--- start ---

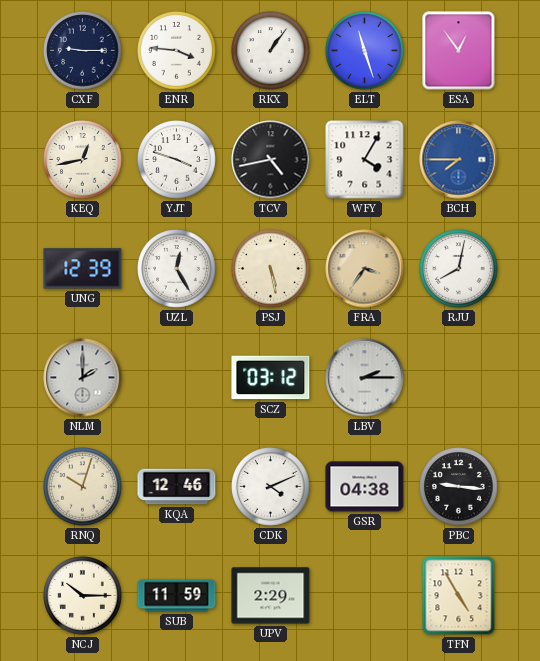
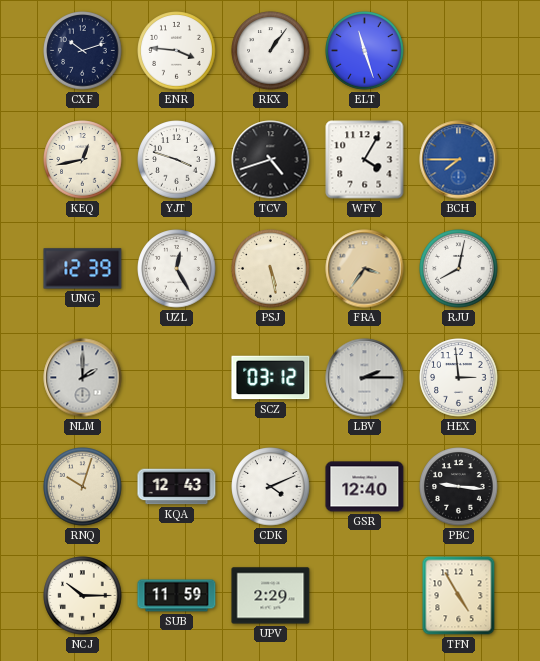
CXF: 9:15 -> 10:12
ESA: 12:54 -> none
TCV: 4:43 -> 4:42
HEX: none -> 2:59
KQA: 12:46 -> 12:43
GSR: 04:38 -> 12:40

--- end ---
--- start ---

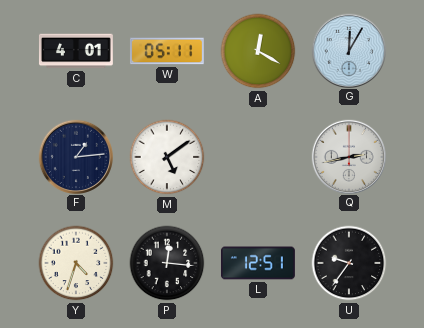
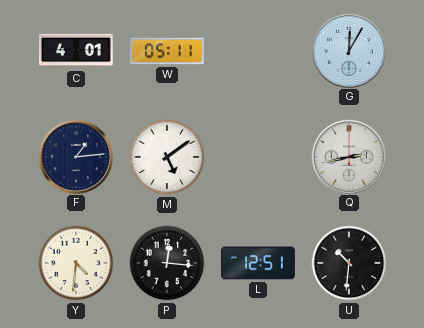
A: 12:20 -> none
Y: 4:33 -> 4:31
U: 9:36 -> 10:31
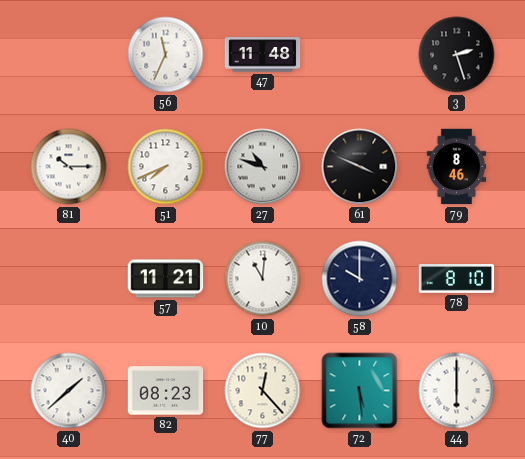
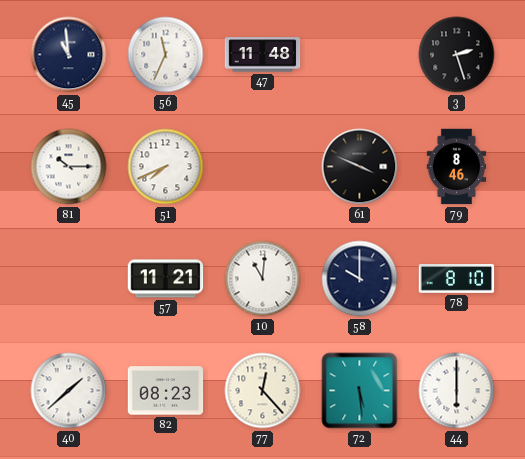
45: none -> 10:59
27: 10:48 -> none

--- end ---
--- start ---

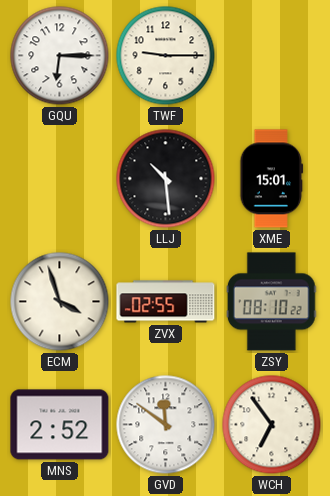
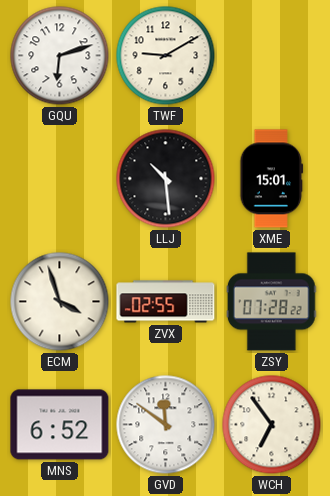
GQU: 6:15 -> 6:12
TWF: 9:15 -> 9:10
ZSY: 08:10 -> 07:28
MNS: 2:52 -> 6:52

--- end ---

** Given instruction **
Turn the lines of the records from the one with "CXF: 9:15 -> 10:12" up to and including the one with "GSR: 04:38 -> 12:40" into a Markdown table with the columns Row and Clock line. Number each row and skip any blank lines.

** Answer **
| Row | Clock line |
|---|---|
| 1 | CXF: 9:15 -> 10:12 |
| 2 | ESA: 12:54 -> none |
| 3 | TCV: 4:43 -> 4:42 |
| 4 | HEX: none -> 2:59 |
| 5 | KQA: 12:46 -> 12:43 |
| 6 | GSR: 04:38 -> 12:40 |